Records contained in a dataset
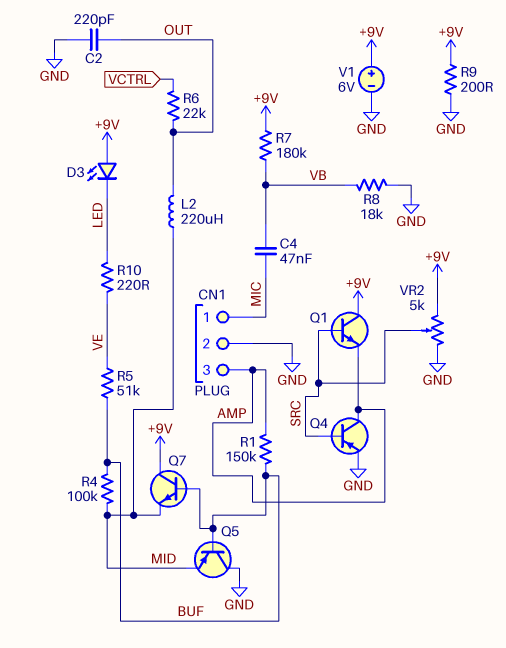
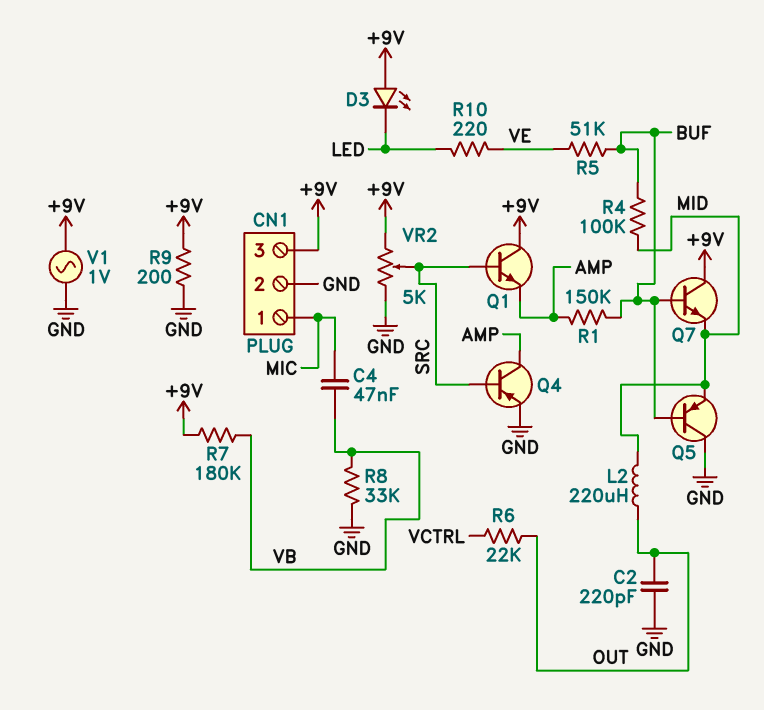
CN1 pin 3: AMP -> +9V
R8: 18k (GND, VB) -> 33k (GND, VB)
V1: 6V (plus +9V, minus GND) -> AC 1V (+9V, GND)

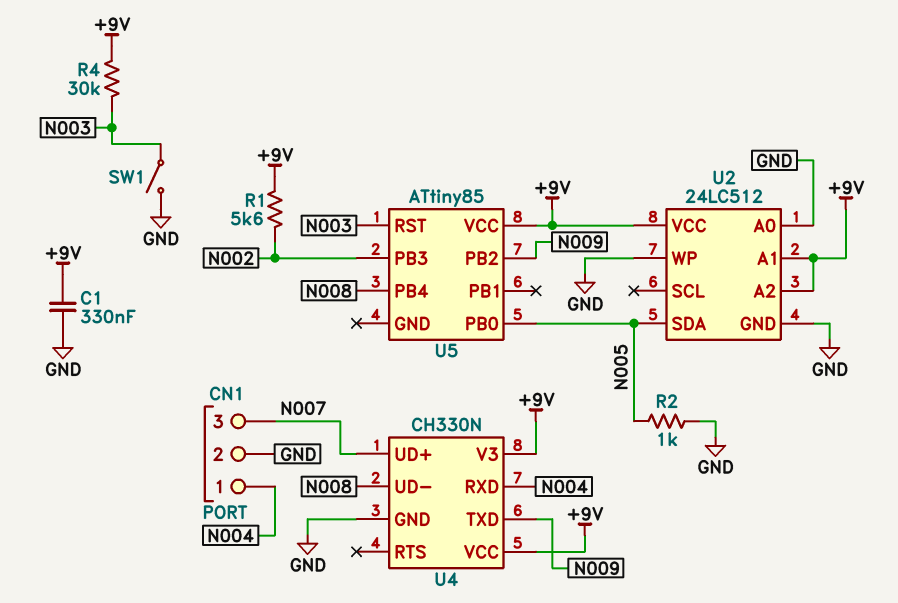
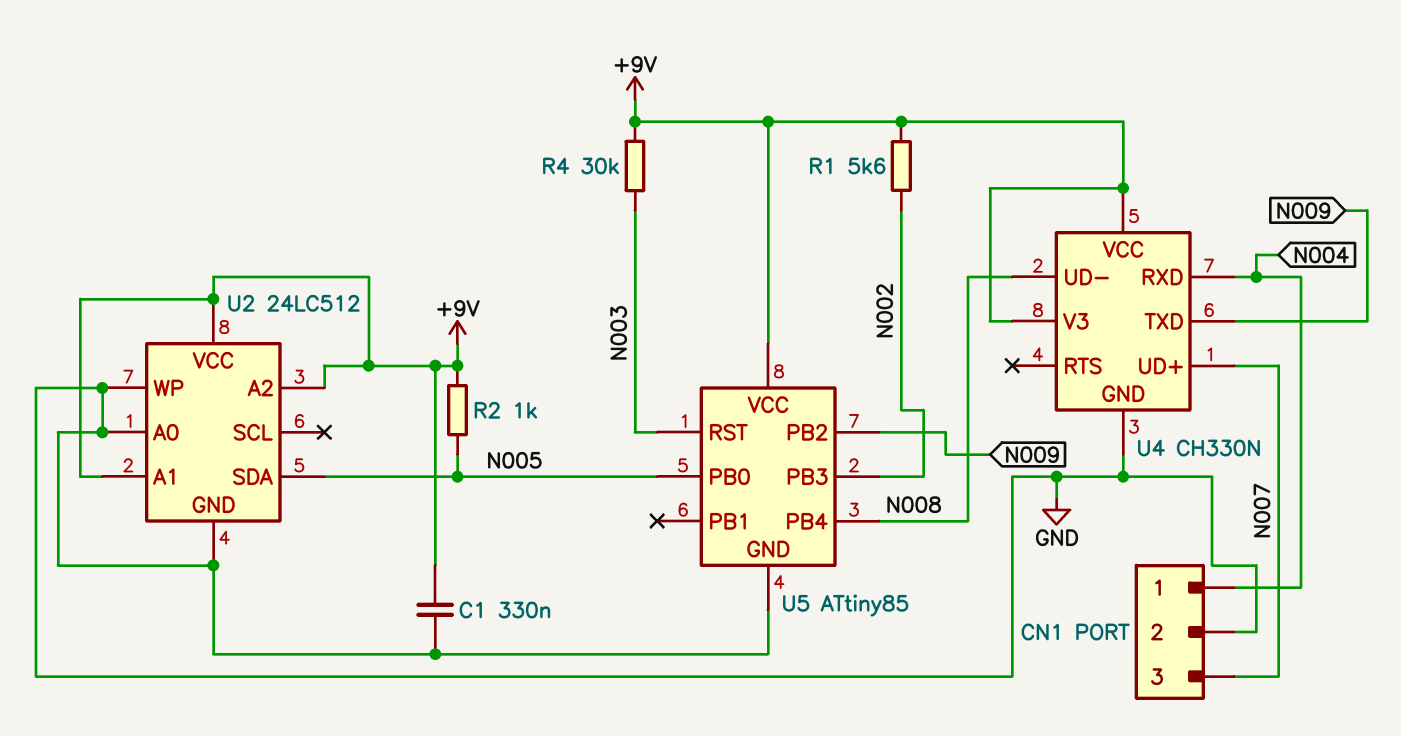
R2: 1k (GND, N005) -> 1k (+9V, N005)
SW1: switch (GND, N003) -> none
U5 pin GND: none -> GND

EXERCISE AIM:
Please output the records exactly, leaving the pictures out.

RESULT FOR THIS EXERCISE:
CN1 pin 3: AMP -> +9V
R8: 18k (GND, VB) -> 33k (GND, VB)
V1: 6V (plus +9V, minus GND) -> AC 1V (+9V, GND)

R2: 1k (GND, N005) -> 1k (+9V, N005)
SW1: switch (GND, N003) -> none
U5 pin GND: none -> GND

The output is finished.